• TASK INPUT:
====================

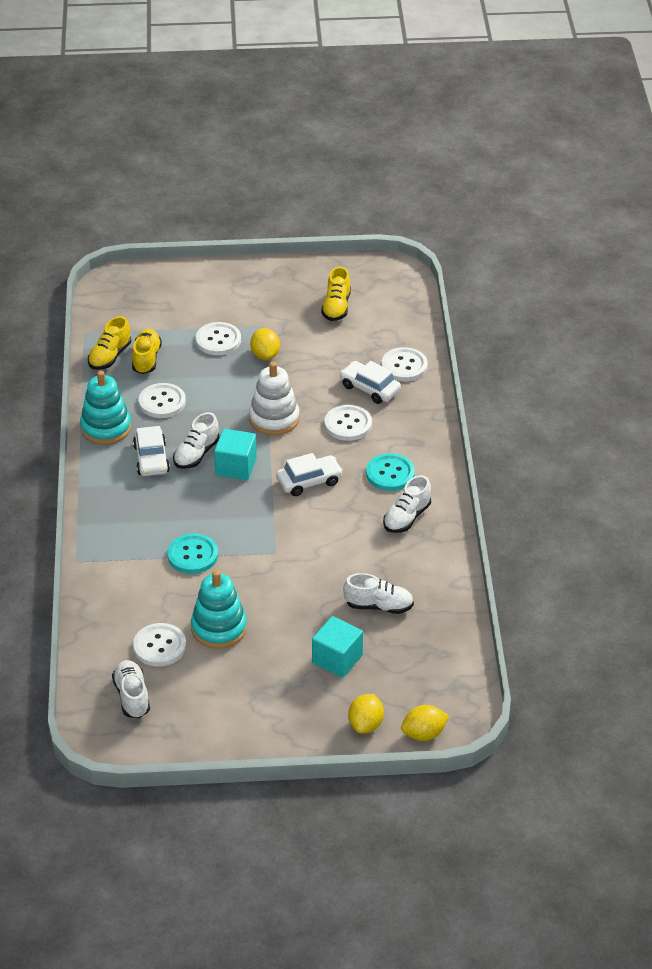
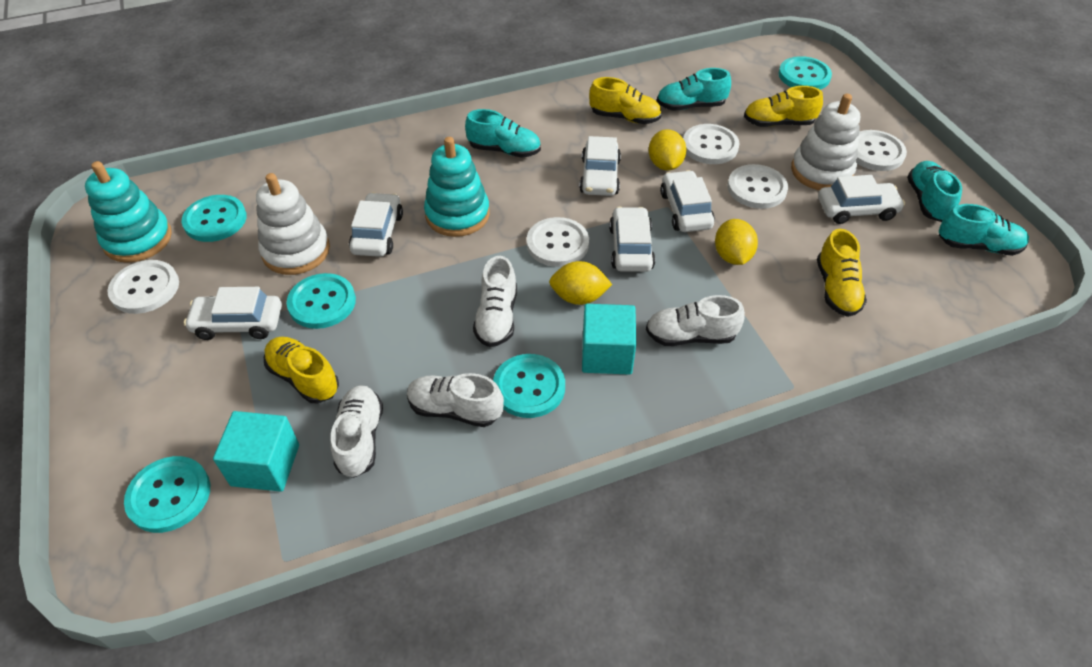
turquoise button: 2 -> 5
turquoise shoe: 0 -> 4
white car: 3 -> 6
white stacking toy: 1 -> 2
yellow shoe: 3 -> 4

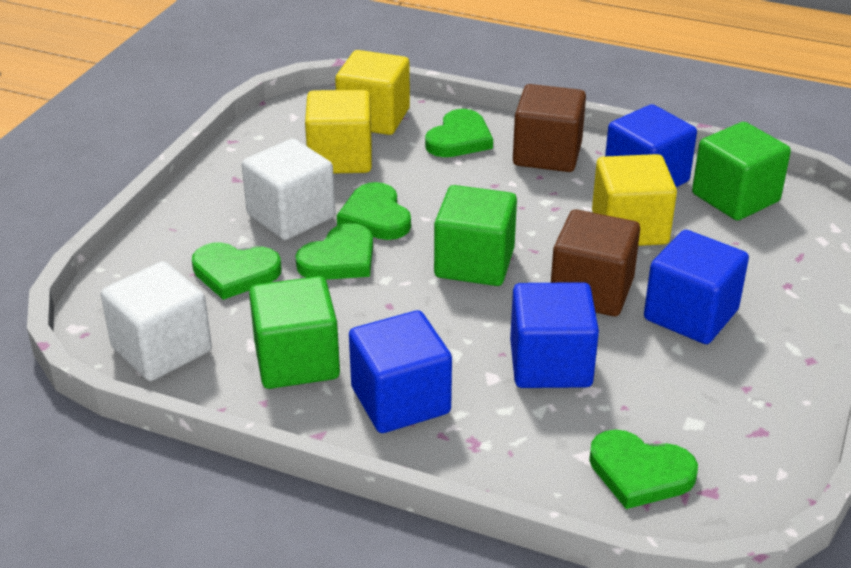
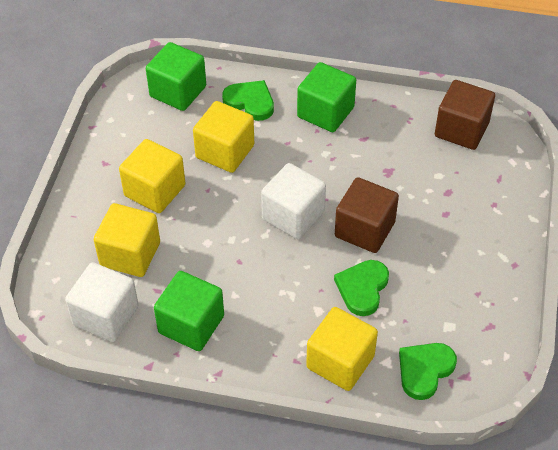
blue cube: 4 -> 0
green heart: 5 -> 3
yellow cube: 3 -> 4

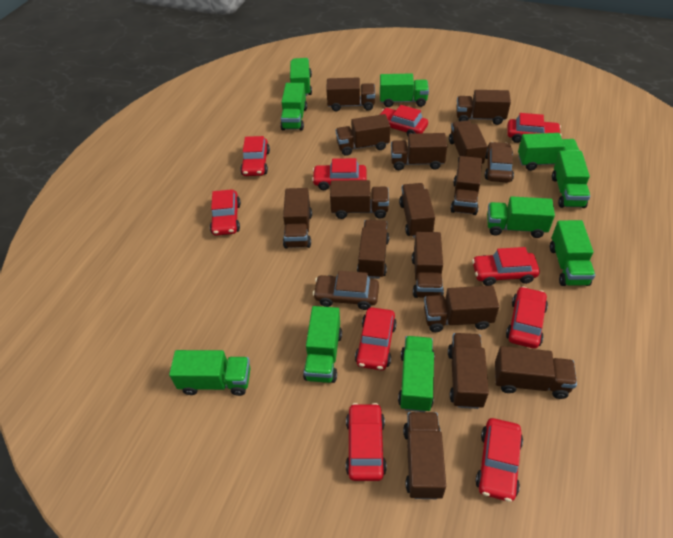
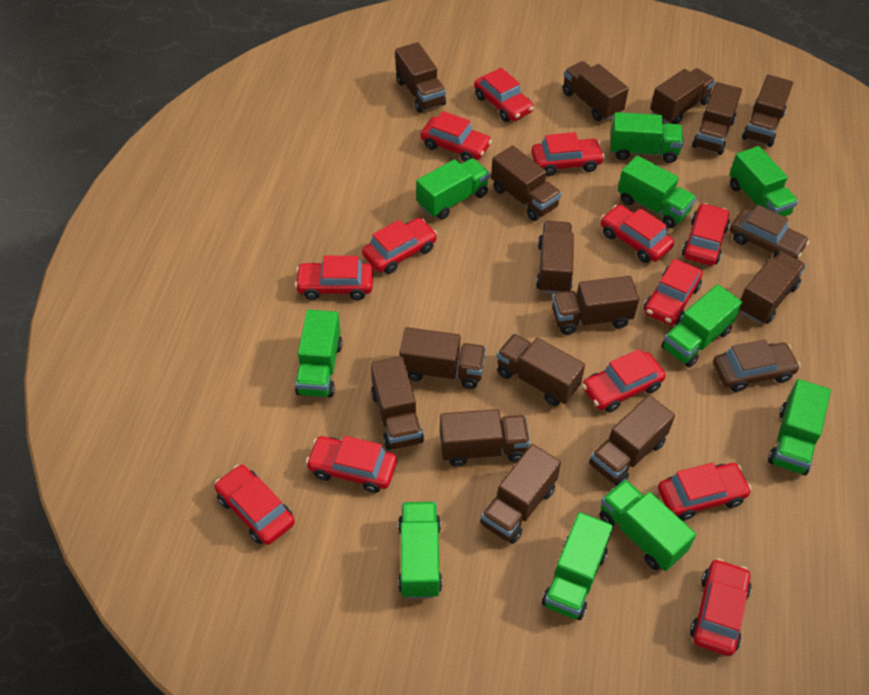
red car: 10 -> 13

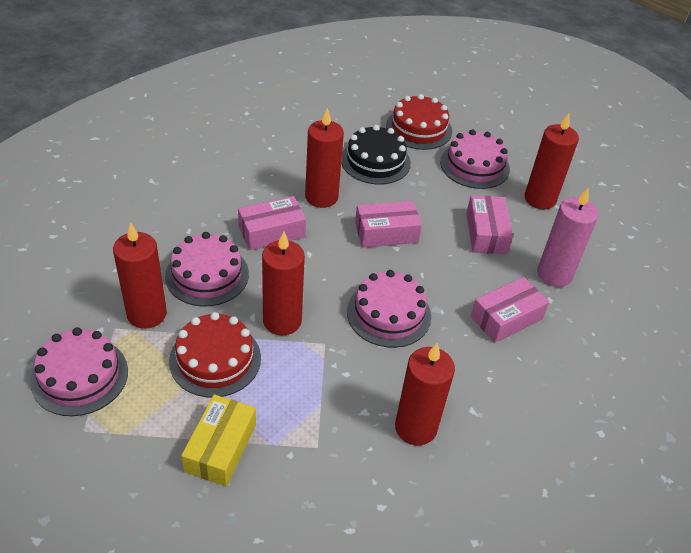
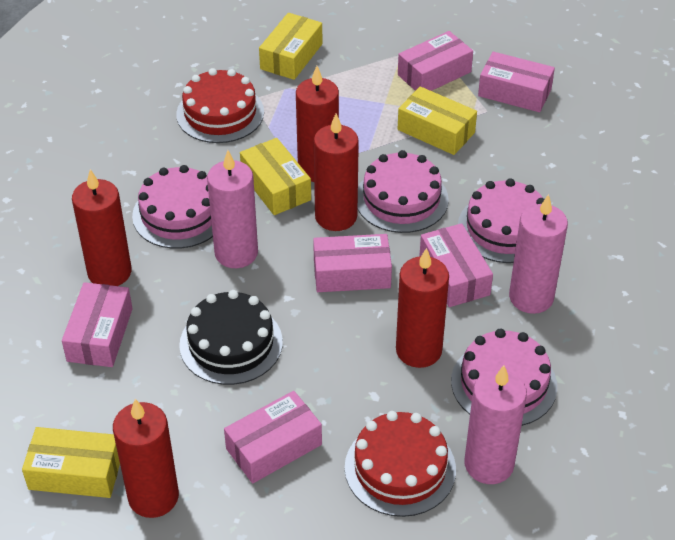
pink box: 4 -> 6
pink candle: 1 -> 3
yellow box: 1 -> 4

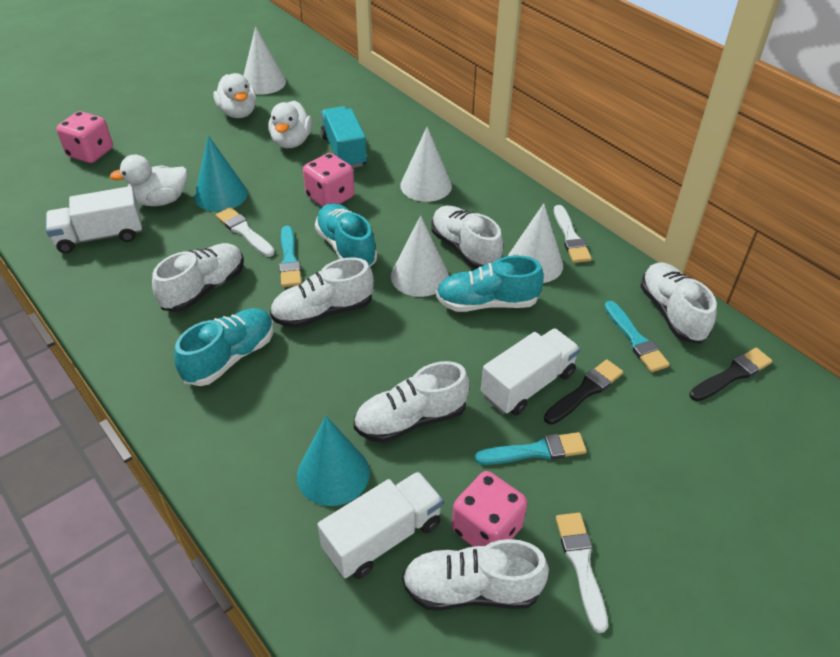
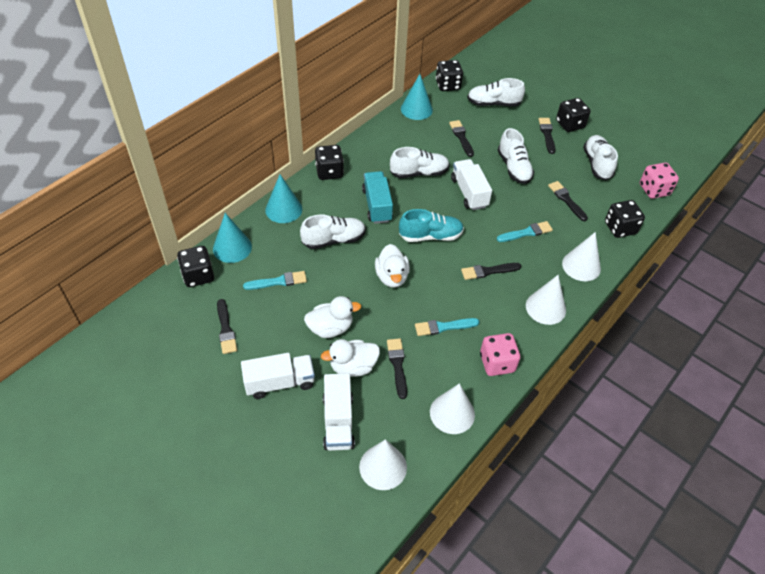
black brush: 2 -> 6
black dice: 0 -> 5
pink dice: 3 -> 2
turquoise cone: 2 -> 3
turquoise shoe: 3 -> 1
white brush: 3 -> 0
white shoe: 6 -> 5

====================

• TO DO: Among the lines above, find those holding "turquoise" and copy each one.

• EXERCISE RESPONSE:
turquoise button: 2 -> 5
turquoise shoe: 0 -> 4
turquoise cone: 2 -> 3
turquoise shoe: 3 -> 1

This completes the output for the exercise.